:: Activity ::
Would you count how many lines of the entries below include the word "lime"? Give nothing but the number.

Spatial reasoning data

★ ★ ★ ★ ★

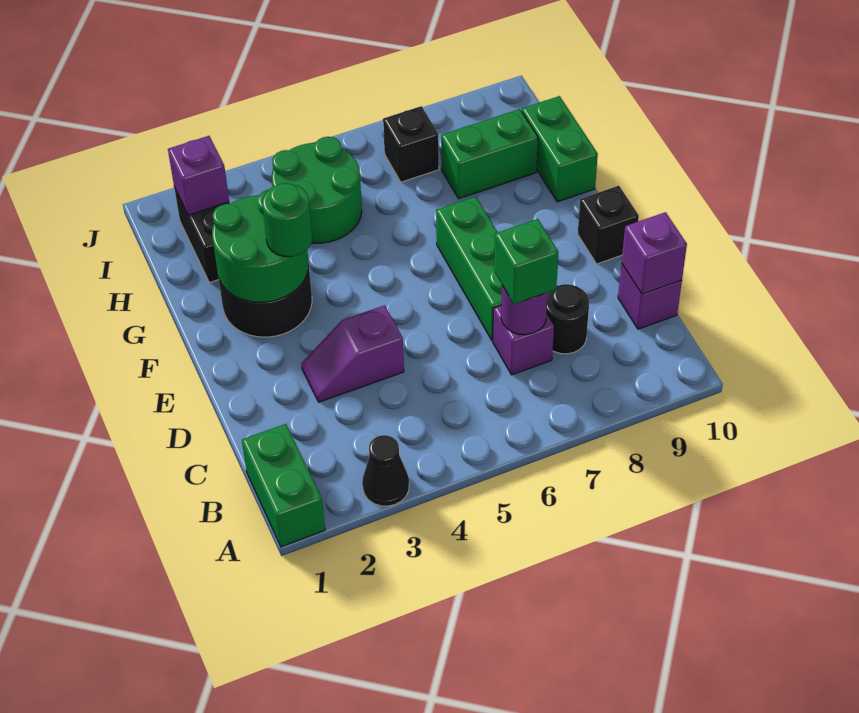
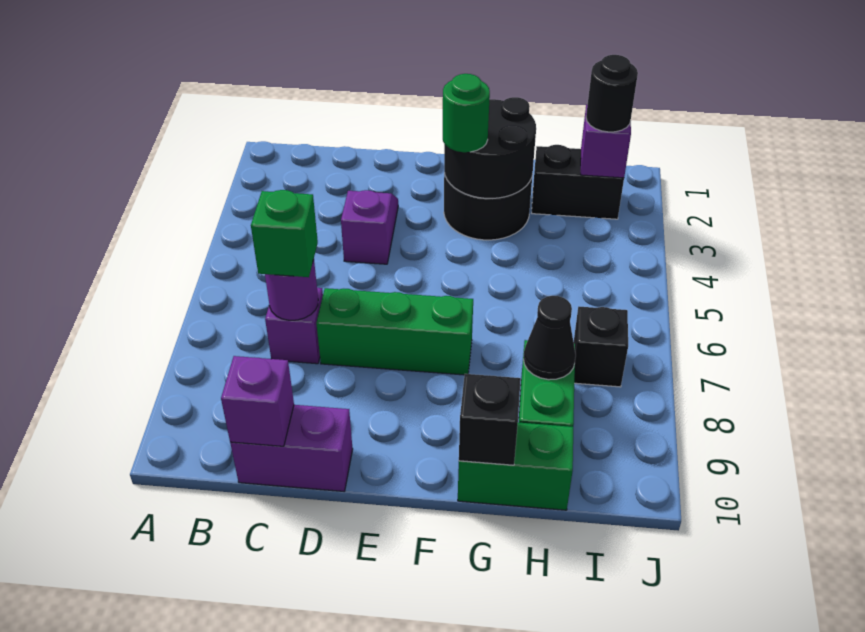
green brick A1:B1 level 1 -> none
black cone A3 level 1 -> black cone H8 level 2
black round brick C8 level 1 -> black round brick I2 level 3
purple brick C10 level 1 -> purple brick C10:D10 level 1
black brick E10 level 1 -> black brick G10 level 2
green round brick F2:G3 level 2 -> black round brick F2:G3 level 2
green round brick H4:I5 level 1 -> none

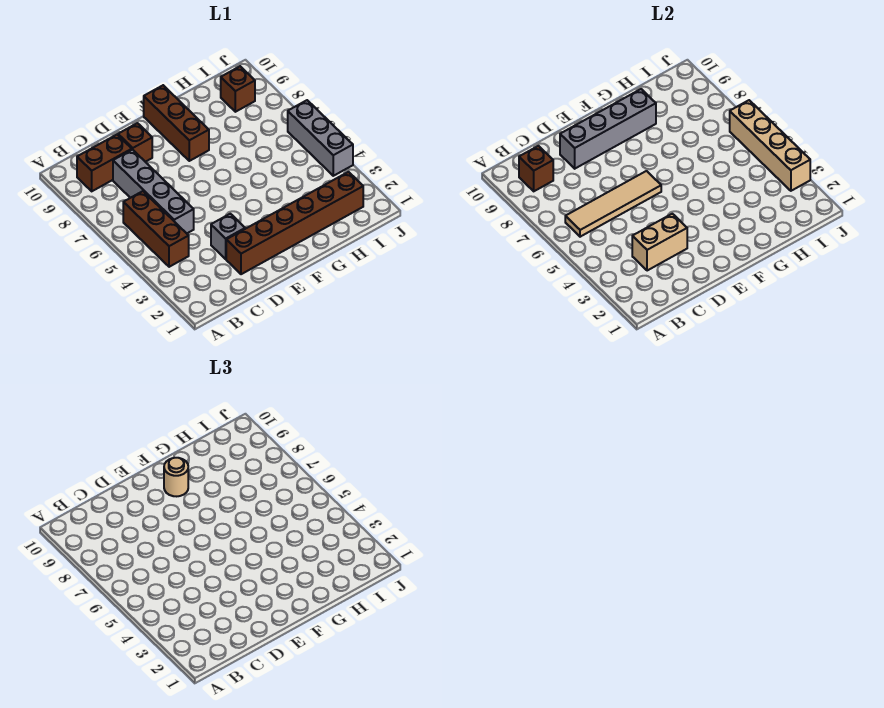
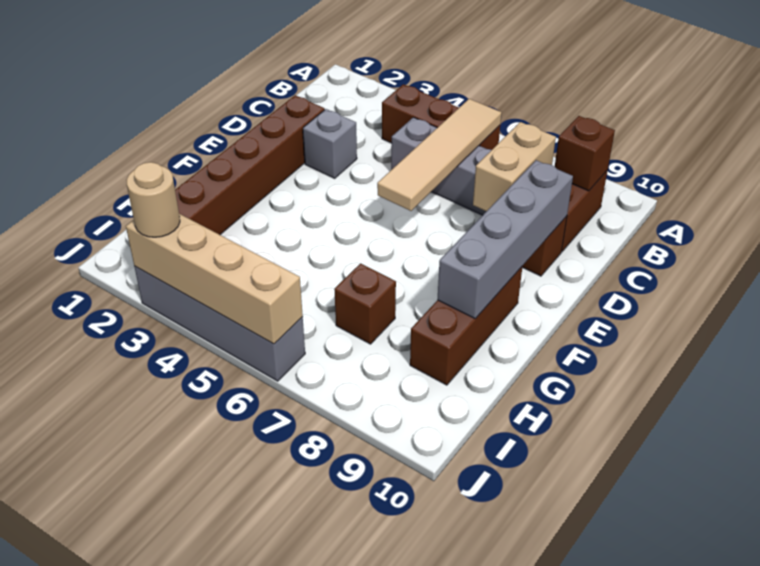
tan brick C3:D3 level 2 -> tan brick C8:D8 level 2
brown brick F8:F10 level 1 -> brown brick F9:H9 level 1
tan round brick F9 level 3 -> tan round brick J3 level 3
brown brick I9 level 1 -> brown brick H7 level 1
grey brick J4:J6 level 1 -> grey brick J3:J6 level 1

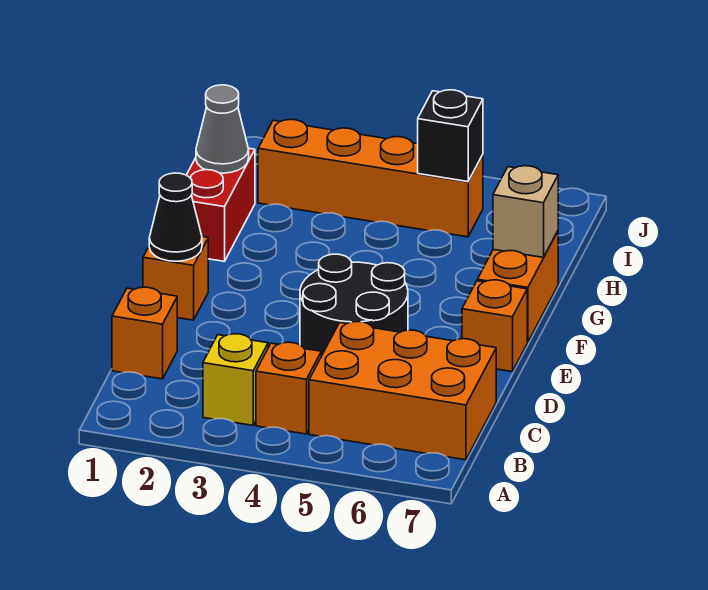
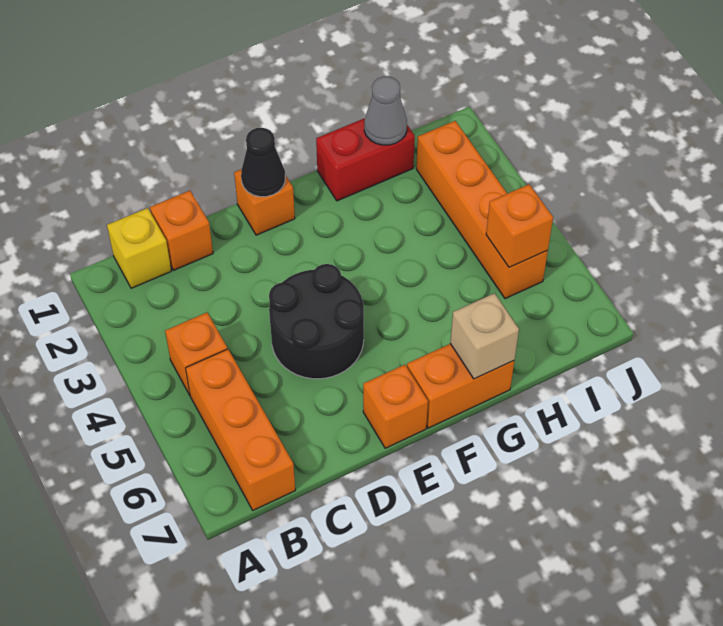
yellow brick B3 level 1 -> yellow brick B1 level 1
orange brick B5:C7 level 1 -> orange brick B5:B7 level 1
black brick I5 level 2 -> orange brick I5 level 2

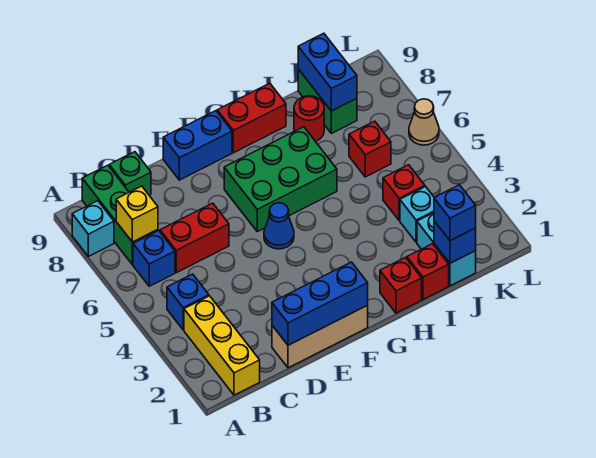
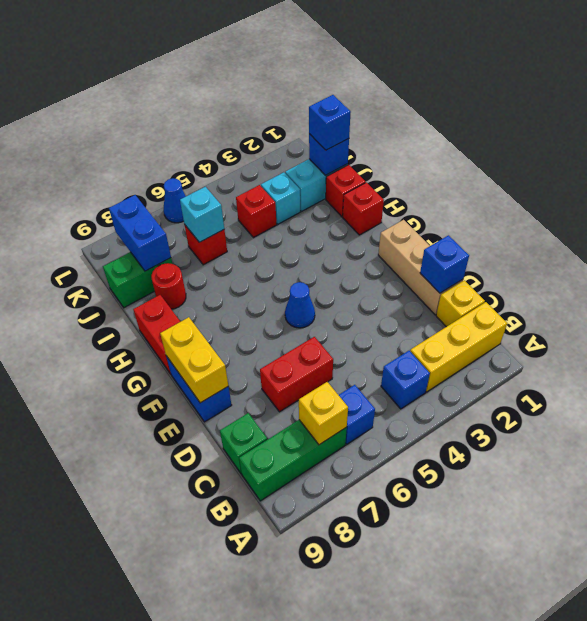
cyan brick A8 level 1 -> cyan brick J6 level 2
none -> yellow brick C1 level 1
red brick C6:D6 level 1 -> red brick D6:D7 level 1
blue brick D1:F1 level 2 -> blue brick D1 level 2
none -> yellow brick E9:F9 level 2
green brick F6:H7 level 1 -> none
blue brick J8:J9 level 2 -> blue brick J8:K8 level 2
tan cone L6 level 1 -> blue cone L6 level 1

★ ★ ★ ★ ★

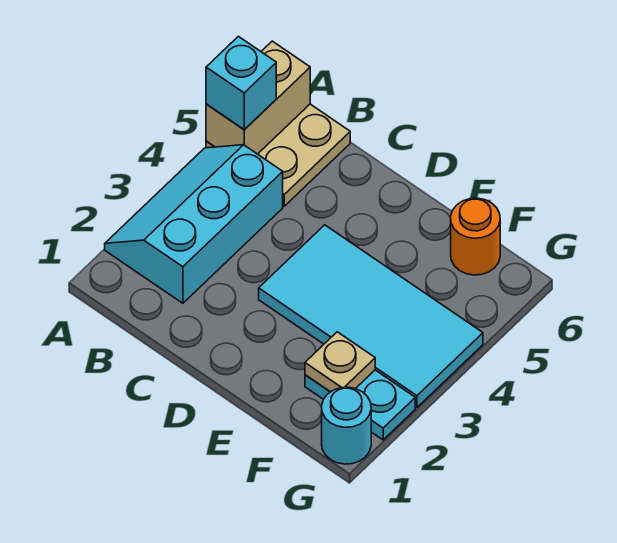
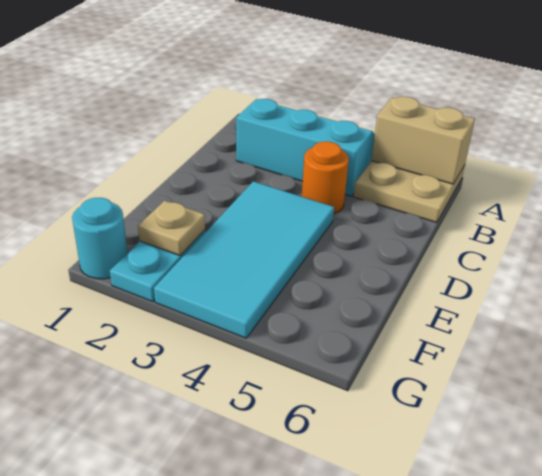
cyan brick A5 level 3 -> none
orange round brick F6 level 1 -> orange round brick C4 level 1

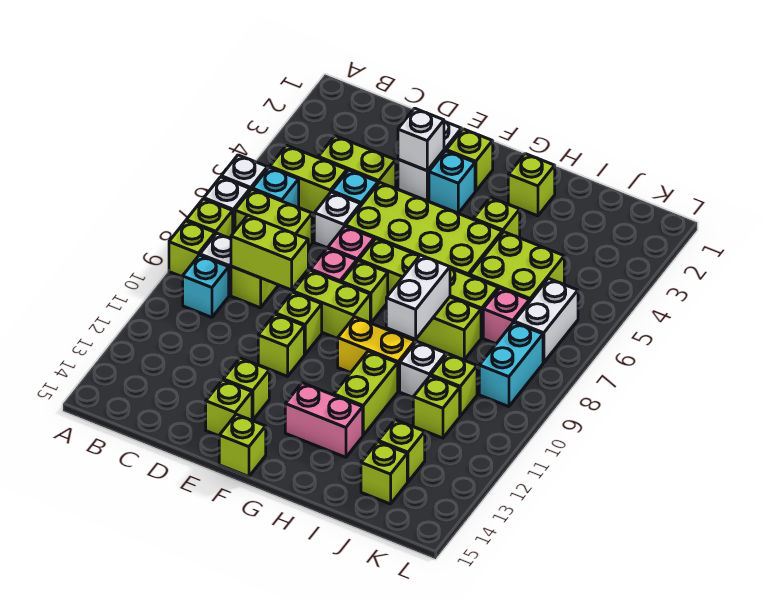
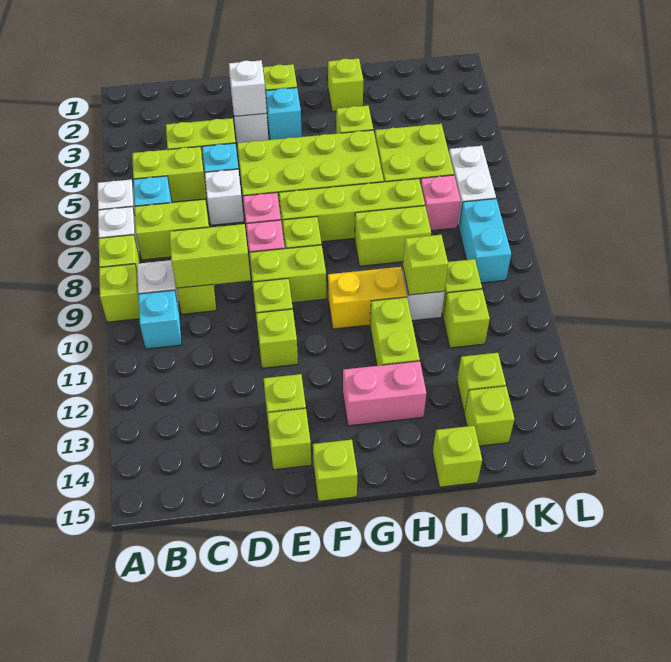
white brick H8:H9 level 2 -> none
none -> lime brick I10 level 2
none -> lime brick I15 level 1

★ ★ ★ ★ ★

:: Output of the task ::
2